How to complete this task —
These entries are to be set down again exactly.

Supplied material —
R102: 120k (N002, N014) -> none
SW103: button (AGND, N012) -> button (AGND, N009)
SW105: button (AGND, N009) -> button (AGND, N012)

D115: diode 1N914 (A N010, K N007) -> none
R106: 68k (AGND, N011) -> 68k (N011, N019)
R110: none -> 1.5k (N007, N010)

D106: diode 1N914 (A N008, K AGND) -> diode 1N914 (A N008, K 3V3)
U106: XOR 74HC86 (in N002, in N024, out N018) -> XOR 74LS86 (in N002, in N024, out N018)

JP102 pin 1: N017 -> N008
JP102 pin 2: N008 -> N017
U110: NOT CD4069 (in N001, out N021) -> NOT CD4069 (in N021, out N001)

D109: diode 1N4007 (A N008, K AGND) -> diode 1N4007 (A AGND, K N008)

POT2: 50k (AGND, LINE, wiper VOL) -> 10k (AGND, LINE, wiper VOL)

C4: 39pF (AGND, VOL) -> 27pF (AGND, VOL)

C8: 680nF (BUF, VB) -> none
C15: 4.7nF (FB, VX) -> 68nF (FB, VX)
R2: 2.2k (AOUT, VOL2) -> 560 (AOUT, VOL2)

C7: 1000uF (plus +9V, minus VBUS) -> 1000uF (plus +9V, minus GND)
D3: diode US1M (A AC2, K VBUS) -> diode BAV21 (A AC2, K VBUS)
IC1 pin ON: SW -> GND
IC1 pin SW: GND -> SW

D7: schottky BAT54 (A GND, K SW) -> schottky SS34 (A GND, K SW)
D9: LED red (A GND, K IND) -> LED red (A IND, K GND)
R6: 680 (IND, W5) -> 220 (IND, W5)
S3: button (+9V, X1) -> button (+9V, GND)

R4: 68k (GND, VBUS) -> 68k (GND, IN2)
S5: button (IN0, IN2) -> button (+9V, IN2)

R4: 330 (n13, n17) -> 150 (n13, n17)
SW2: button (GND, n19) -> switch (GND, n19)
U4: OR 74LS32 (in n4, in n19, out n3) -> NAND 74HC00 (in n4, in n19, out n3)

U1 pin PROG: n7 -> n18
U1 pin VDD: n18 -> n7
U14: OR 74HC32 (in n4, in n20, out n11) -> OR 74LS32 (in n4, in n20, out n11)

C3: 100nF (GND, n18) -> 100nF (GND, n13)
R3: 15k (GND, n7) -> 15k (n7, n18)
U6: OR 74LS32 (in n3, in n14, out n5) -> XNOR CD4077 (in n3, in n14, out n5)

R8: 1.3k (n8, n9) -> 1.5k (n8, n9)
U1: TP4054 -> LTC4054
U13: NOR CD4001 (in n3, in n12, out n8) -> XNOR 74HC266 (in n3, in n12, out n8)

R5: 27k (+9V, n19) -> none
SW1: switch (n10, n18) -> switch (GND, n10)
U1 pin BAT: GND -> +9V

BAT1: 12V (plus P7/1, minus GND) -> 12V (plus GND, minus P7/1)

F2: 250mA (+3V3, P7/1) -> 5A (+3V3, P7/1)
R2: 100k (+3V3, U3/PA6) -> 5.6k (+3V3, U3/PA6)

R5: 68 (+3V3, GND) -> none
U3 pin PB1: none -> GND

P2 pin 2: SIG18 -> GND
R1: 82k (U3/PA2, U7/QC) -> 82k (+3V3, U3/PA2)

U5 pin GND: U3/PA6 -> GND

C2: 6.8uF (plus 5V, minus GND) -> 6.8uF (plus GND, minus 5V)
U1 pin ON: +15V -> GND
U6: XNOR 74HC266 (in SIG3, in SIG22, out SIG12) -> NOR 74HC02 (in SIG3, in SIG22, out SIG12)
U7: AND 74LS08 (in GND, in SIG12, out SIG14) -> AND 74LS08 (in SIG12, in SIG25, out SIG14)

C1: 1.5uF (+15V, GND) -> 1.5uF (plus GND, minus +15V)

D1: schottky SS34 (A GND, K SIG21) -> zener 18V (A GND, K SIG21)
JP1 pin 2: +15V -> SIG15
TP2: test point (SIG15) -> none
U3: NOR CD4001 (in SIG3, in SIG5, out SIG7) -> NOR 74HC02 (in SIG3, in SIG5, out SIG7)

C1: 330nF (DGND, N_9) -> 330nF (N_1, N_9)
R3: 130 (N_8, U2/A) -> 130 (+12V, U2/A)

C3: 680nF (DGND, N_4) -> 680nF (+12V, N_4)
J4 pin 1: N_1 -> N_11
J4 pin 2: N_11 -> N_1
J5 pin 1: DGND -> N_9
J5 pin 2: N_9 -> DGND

Expected answer —
R102: 120k (N002, N014) -> none
SW103: button (AGND, N012) -> button (AGND, N009)
SW105: button (AGND, N009) -> button (AGND, N012)

D115: diode 1N914 (A N010, K N007) -> none
R106: 68k (AGND, N011) -> 68k (N011, N019)
R110: none -> 1.5k (N007, N010)

D106: diode 1N914 (A N008, K AGND) -> diode 1N914 (A N008, K 3V3)
U106: XOR 74HC86 (in N002, in N024, out N018) -> XOR 74LS86 (in N002, in N024, out N018)

JP102 pin 1: N017 -> N008
JP102 pin 2: N008 -> N017
U110: NOT CD4069 (in N001, out N021) -> NOT CD4069 (in N021, out N001)

D109: diode 1N4007 (A N008, K AGND) -> diode 1N4007 (A AGND, K N008)

POT2: 50k (AGND, LINE, wiper VOL) -> 10k (AGND, LINE, wiper VOL)

C4: 39pF (AGND, VOL) -> 27pF (AGND, VOL)

C8: 680nF (BUF, VB) -> none
C15: 4.7nF (FB, VX) -> 68nF (FB, VX)
R2: 2.2k (AOUT, VOL2) -> 560 (AOUT, VOL2)

C7: 1000uF (plus +9V, minus VBUS) -> 1000uF (plus +9V, minus GND)
D3: diode US1M (A AC2, K VBUS) -> diode BAV21 (A AC2, K VBUS)
IC1 pin ON: SW -> GND
IC1 pin SW: GND -> SW

D7: schottky BAT54 (A GND, K SW) -> schottky SS34 (A GND, K SW)
D9: LED red (A GND, K IND) -> LED red (A IND, K GND)
R6: 680 (IND, W5) -> 220 (IND, W5)
S3: button (+9V, X1) -> button (+9V, GND)

R4: 68k (GND, VBUS) -> 68k (GND, IN2)
S5: button (IN0, IN2) -> button (+9V, IN2)

R4: 330 (n13, n17) -> 150 (n13, n17)
SW2: button (GND, n19) -> switch (GND, n19)
U4: OR 74LS32 (in n4, in n19, out n3) -> NAND 74HC00 (in n4, in n19, out n3)

U1 pin PROG: n7 -> n18
U1 pin VDD: n18 -> n7
U14: OR 74HC32 (in n4, in n20, out n11) -> OR 74LS32 (in n4, in n20, out n11)

C3: 100nF (GND, n18) -> 100nF (GND, n13)
R3: 15k (GND, n7) -> 15k (n7, n18)
U6: OR 74LS32 (in n3, in n14, out n5) -> XNOR CD4077 (in n3, in n14, out n5)

R8: 1.3k (n8, n9) -> 1.5k (n8, n9)
U1: TP4054 -> LTC4054
U13: NOR CD4001 (in n3, in n12, out n8) -> XNOR 74HC266 (in n3, in n12, out n8)

R5: 27k (+9V, n19) -> none
SW1: switch (n10, n18) -> switch (GND, n10)
U1 pin BAT: GND -> +9V

BAT1: 12V (plus P7/1, minus GND) -> 12V (plus GND, minus P7/1)

F2: 250mA (+3V3, P7/1) -> 5A (+3V3, P7/1)
R2: 100k (+3V3, U3/PA6) -> 5.6k (+3V3, U3/PA6)

R5: 68 (+3V3, GND) -> none
U3 pin PB1: none -> GND

P2 pin 2: SIG18 -> GND
R1: 82k (U3/PA2, U7/QC) -> 82k (+3V3, U3/PA2)

U5 pin GND: U3/PA6 -> GND

C2: 6.8uF (plus 5V, minus GND) -> 6.8uF (plus GND, minus 5V)
U1 pin ON: +15V -> GND
U6: XNOR 74HC266 (in SIG3, in SIG22, out SIG12) -> NOR 74HC02 (in SIG3, in SIG22, out SIG12)
U7: AND 74LS08 (in GND, in SIG12, out SIG14) -> AND 74LS08 (in SIG12, in SIG25, out SIG14)

C1: 1.5uF (+15V, GND) -> 1.5uF (plus GND, minus +15V)

D1: schottky SS34 (A GND, K SIG21) -> zener 18V (A GND, K SIG21)
JP1 pin 2: +15V -> SIG15
TP2: test point (SIG15) -> none
U3: NOR CD4001 (in SIG3, in SIG5, out SIG7) -> NOR 74HC02 (in SIG3, in SIG5, out SIG7)

C1: 330nF (DGND, N_9) -> 330nF (N_1, N_9)
R3: 130 (N_8, U2/A) -> 130 (+12V, U2/A)

C3: 680nF (DGND, N_4) -> 680nF (+12V, N_4)
J4 pin 1: N_1 -> N_11
J4 pin 2: N_11 -> N_1
J5 pin 1: DGND -> N_9
J5 pin 2: N_9 -> DGND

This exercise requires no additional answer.